If a line in the entries contains the word "VBAT", list it.
━━━━━━
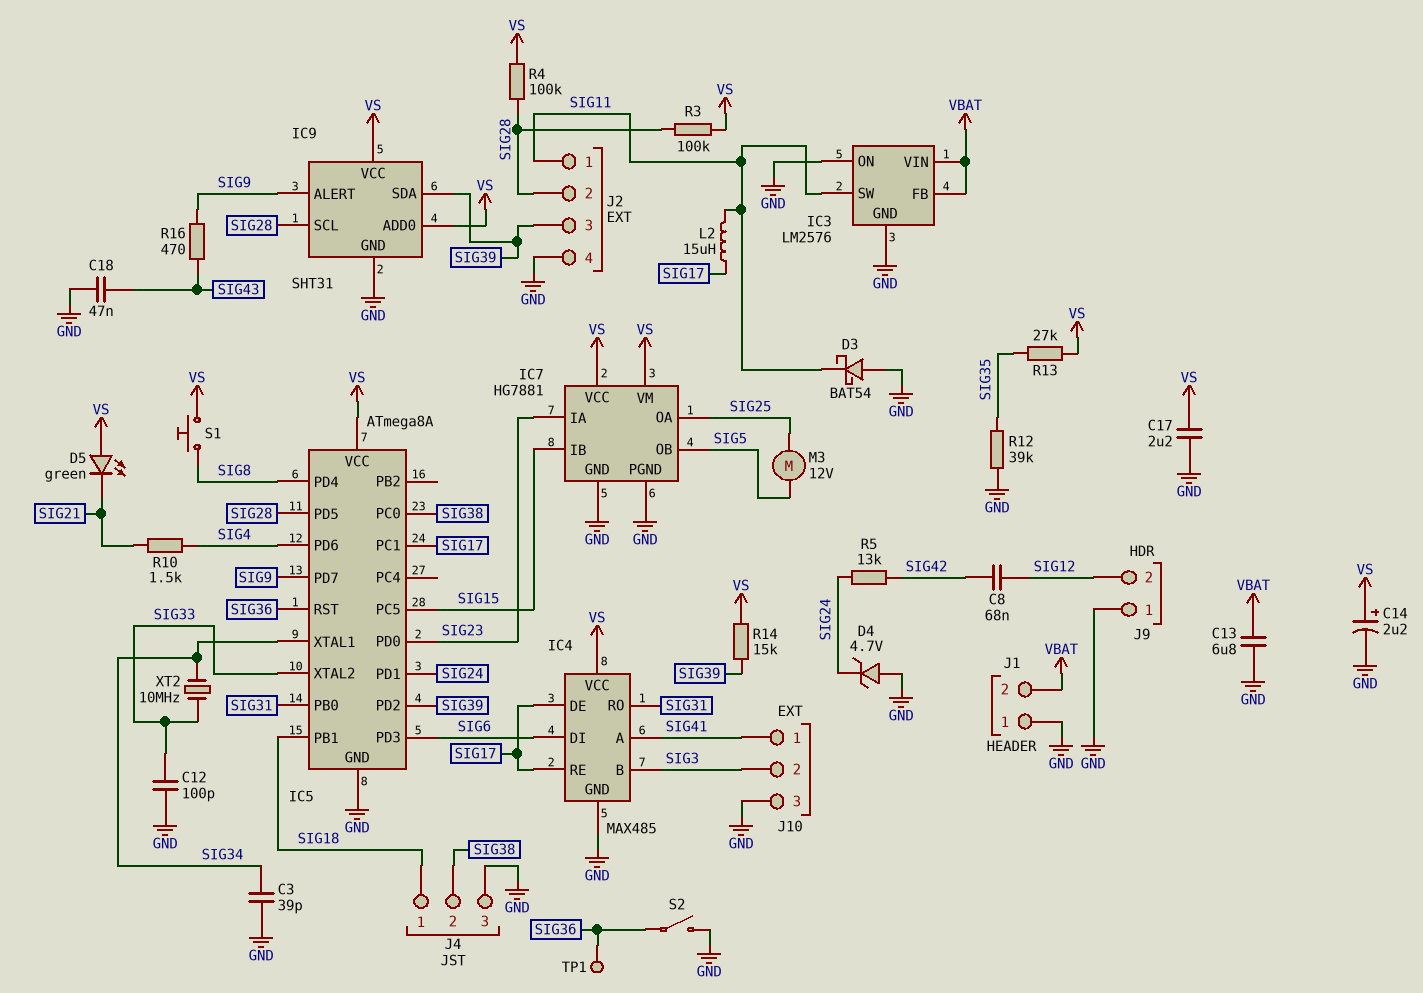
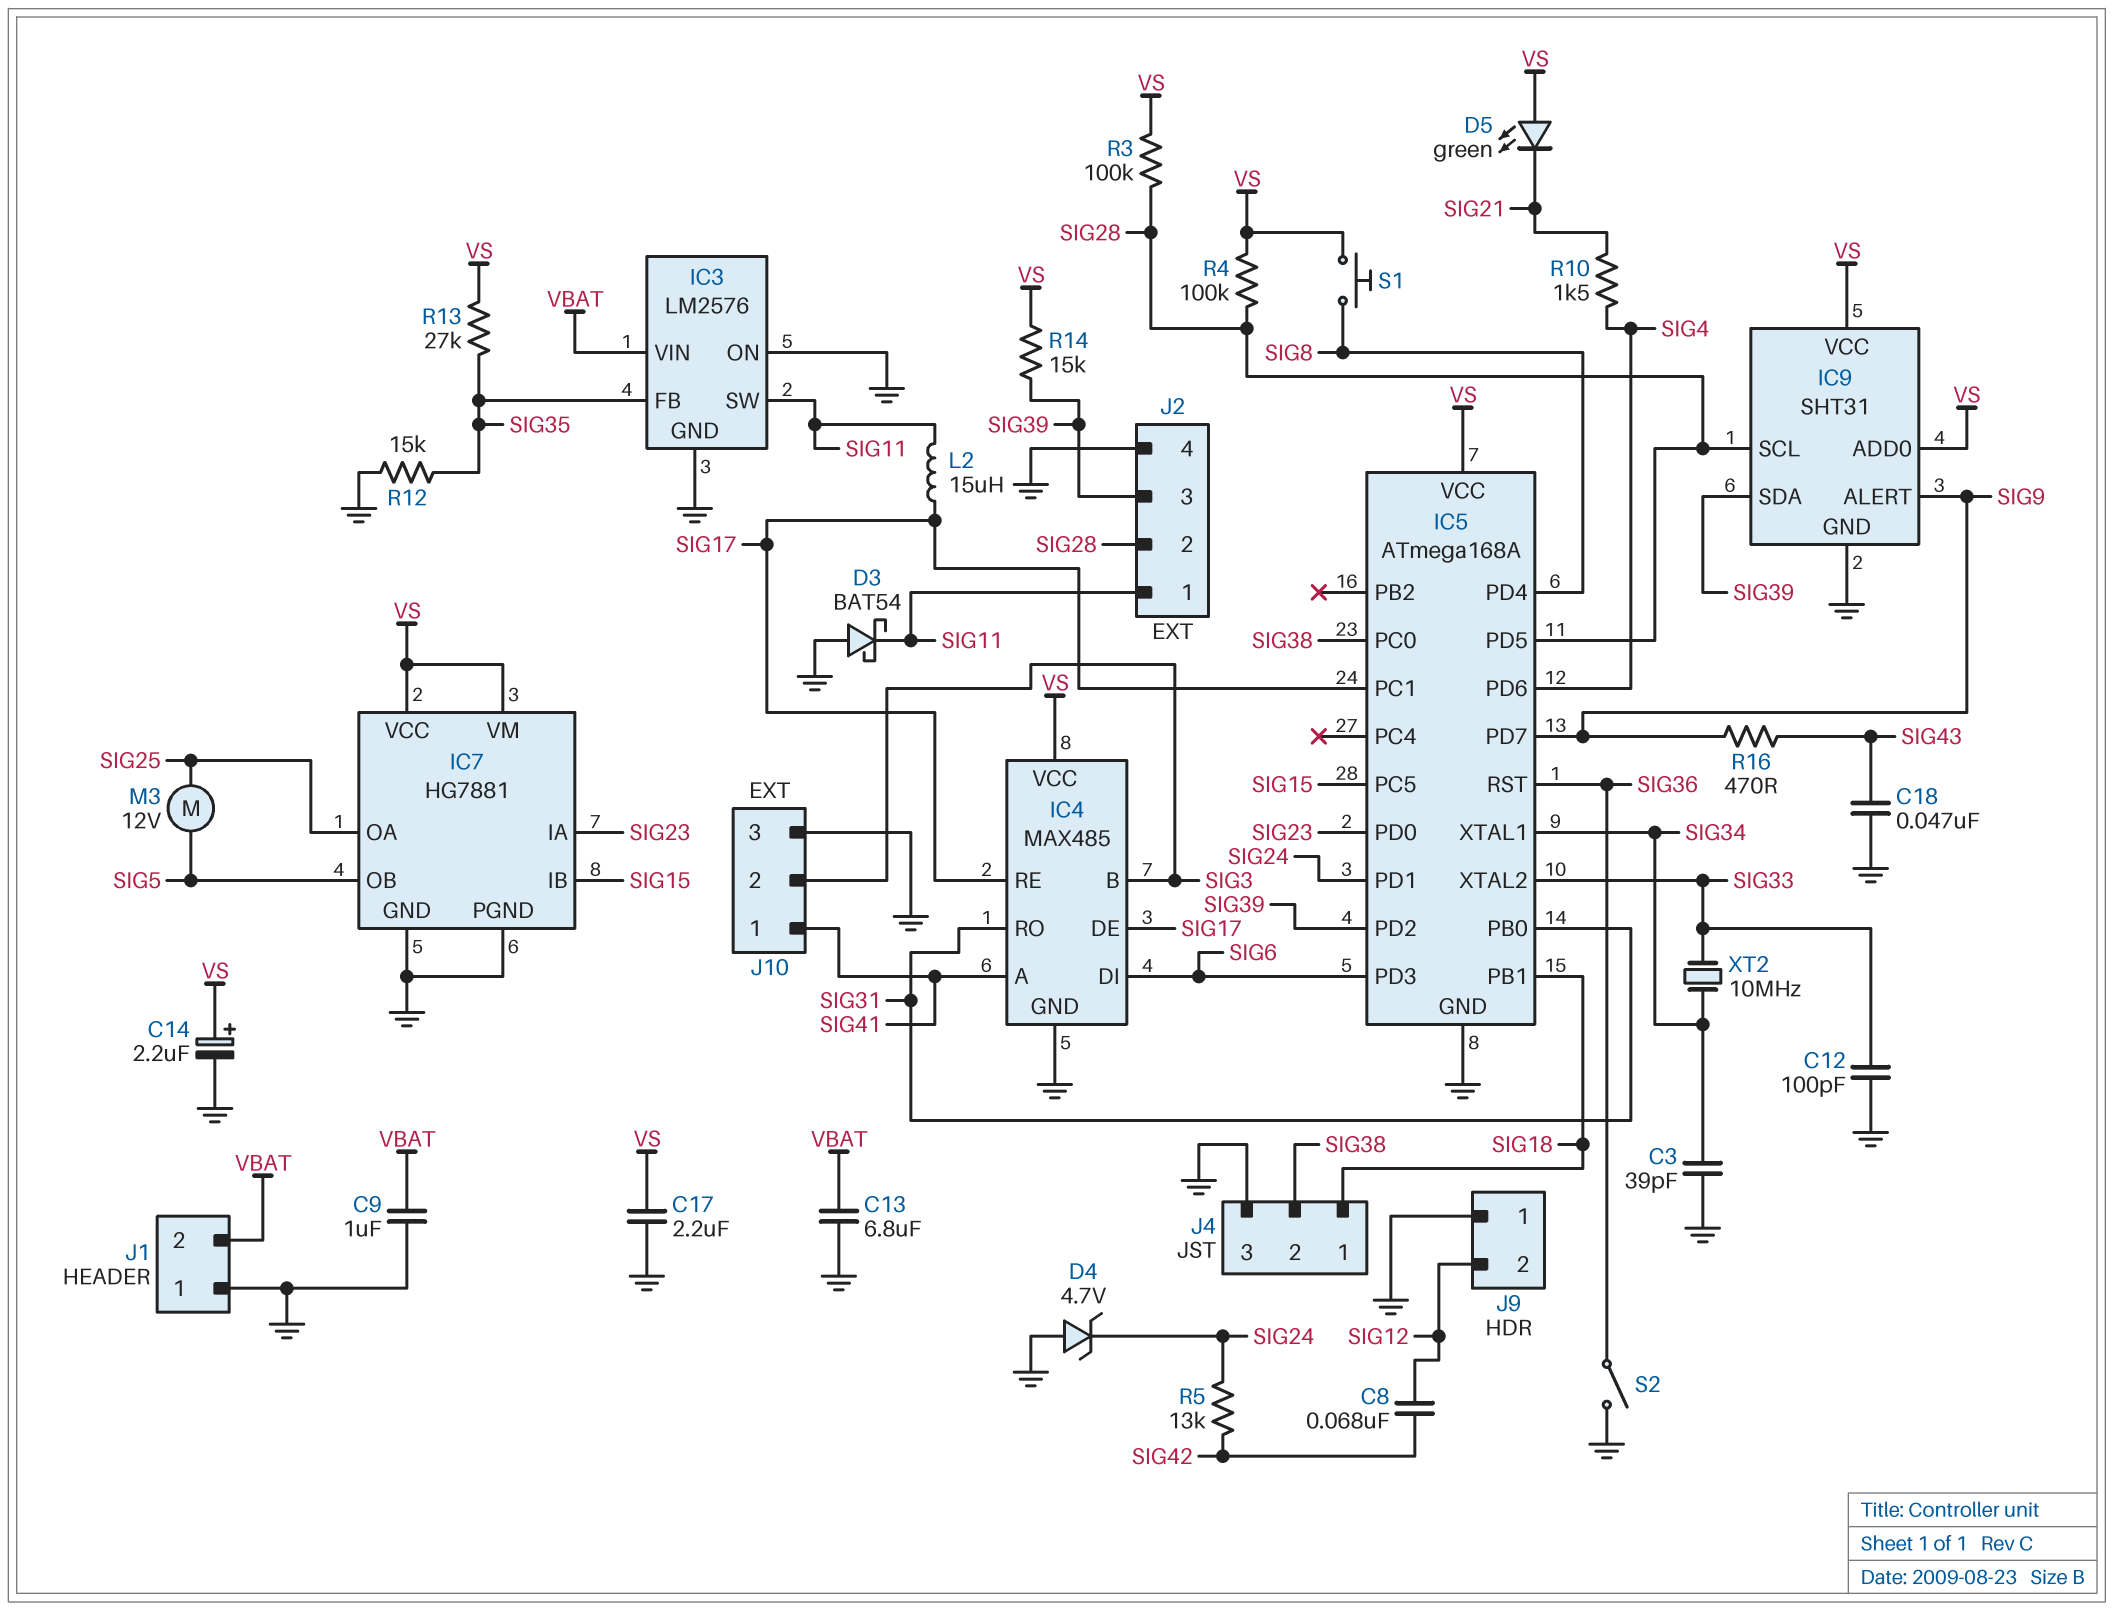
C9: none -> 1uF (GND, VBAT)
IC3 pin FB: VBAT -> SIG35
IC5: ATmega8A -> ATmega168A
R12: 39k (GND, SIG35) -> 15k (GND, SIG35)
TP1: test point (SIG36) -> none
━━━━━━
ANSWER BOX:
C9: none -> 1uF (GND, VBAT)
IC3 pin FB: VBAT -> SIG35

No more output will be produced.